_What to do_
Output every record below exactly as it appears.
BEGIN Task material
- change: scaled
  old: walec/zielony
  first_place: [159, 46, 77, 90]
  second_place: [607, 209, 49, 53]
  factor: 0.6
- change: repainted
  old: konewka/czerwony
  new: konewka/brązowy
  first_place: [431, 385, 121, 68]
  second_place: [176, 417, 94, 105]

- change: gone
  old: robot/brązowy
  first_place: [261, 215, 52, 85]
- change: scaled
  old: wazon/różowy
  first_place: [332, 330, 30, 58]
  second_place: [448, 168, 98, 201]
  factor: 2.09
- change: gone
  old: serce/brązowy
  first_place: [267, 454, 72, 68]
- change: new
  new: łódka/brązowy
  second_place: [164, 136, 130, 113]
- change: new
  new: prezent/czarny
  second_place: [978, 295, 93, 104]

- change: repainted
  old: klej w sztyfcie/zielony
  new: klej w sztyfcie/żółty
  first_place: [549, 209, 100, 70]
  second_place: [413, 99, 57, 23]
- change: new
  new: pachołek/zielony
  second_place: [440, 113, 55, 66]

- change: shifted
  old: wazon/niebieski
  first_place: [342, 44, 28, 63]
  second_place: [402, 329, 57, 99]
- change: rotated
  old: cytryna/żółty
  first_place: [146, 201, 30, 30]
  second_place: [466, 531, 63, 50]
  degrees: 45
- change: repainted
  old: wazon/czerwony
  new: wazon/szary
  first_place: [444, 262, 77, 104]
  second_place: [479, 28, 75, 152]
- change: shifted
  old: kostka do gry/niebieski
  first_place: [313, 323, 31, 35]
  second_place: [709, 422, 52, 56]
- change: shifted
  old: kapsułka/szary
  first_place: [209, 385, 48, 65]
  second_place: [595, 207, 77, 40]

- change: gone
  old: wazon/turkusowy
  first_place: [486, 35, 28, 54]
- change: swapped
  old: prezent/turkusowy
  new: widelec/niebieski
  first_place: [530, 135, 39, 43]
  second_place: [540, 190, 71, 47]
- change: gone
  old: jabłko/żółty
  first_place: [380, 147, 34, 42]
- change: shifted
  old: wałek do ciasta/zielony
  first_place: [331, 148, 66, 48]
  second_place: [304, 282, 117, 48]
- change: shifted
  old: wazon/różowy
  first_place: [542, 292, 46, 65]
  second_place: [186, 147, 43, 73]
END Task material
_Answer for the task_
- change: scaled
  old: walec/zielony
  first_place: [159, 46, 77, 90]
  second_place: [607, 209, 49, 53]
  factor: 0.6
- change: repainted
  old: konewka/czerwony
  new: konewka/brązowy
  first_place: [431, 385, 121, 68]
  second_place: [176, 417, 94, 105]

- change: gone
  old: robot/brązowy
  first_place: [261, 215, 52, 85]
- change: scaled
  old: wazon/różowy
  first_place: [332, 330, 30, 58]
  second_place: [448, 168, 98, 201]
  factor: 2.09
- change: gone
  old: serce/brązowy
  first_place: [267, 454, 72, 68]
- change: new
  new: łódka/brązowy
  second_place: [164, 136, 130, 113]
- change: new
  new: prezent/czarny
  second_place: [978, 295, 93, 104]

- change: repainted
  old: klej w sztyfcie/zielony
  new: klej w sztyfcie/żółty
  first_place: [549, 209, 100, 70]
  second_place: [413, 99, 57, 23]
- change: new
  new: pachołek/zielony
  second_place: [440, 113, 55, 66]

- change: shifted
  old: wazon/niebieski
  first_place: [342, 44, 28, 63]
  second_place: [402, 329, 57, 99]
- change: rotated
  old: cytryna/żółty
  first_place: [146, 201, 30, 30]
  second_place: [466, 531, 63, 50]
  degrees: 45
- change: repainted
  old: wazon/czerwony
  new: wazon/szary
  first_place: [444, 262, 77, 104]
  second_place: [479, 28, 75, 152]
- change: shifted
  old: kostka do gry/niebieski
  first_place: [313, 323, 31, 35]
  second_place: [709, 422, 52, 56]
- change: shifted
  old: kapsułka/szary
  first_place: [209, 385, 48, 65]
  second_place: [595, 207, 77, 40]

- change: gone
  old: wazon/turkusowy
  first_place: [486, 35, 28, 54]
- change: swapped
  old: prezent/turkusowy
  new: widelec/niebieski
  first_place: [530, 135, 39, 43]
  second_place: [540, 190, 71, 47]
- change: gone
  old: jabłko/żółty
  first_place: [380, 147, 34, 42]
- change: shifted
  old: wałek do ciasta/zielony
  first_place: [331, 148, 66, 48]
  second_place: [304, 282, 117, 48]
- change: shifted
  old: wazon/różowy
  first_place: [542, 292, 46, 65]
  second_place: [186, 147, 43, 73]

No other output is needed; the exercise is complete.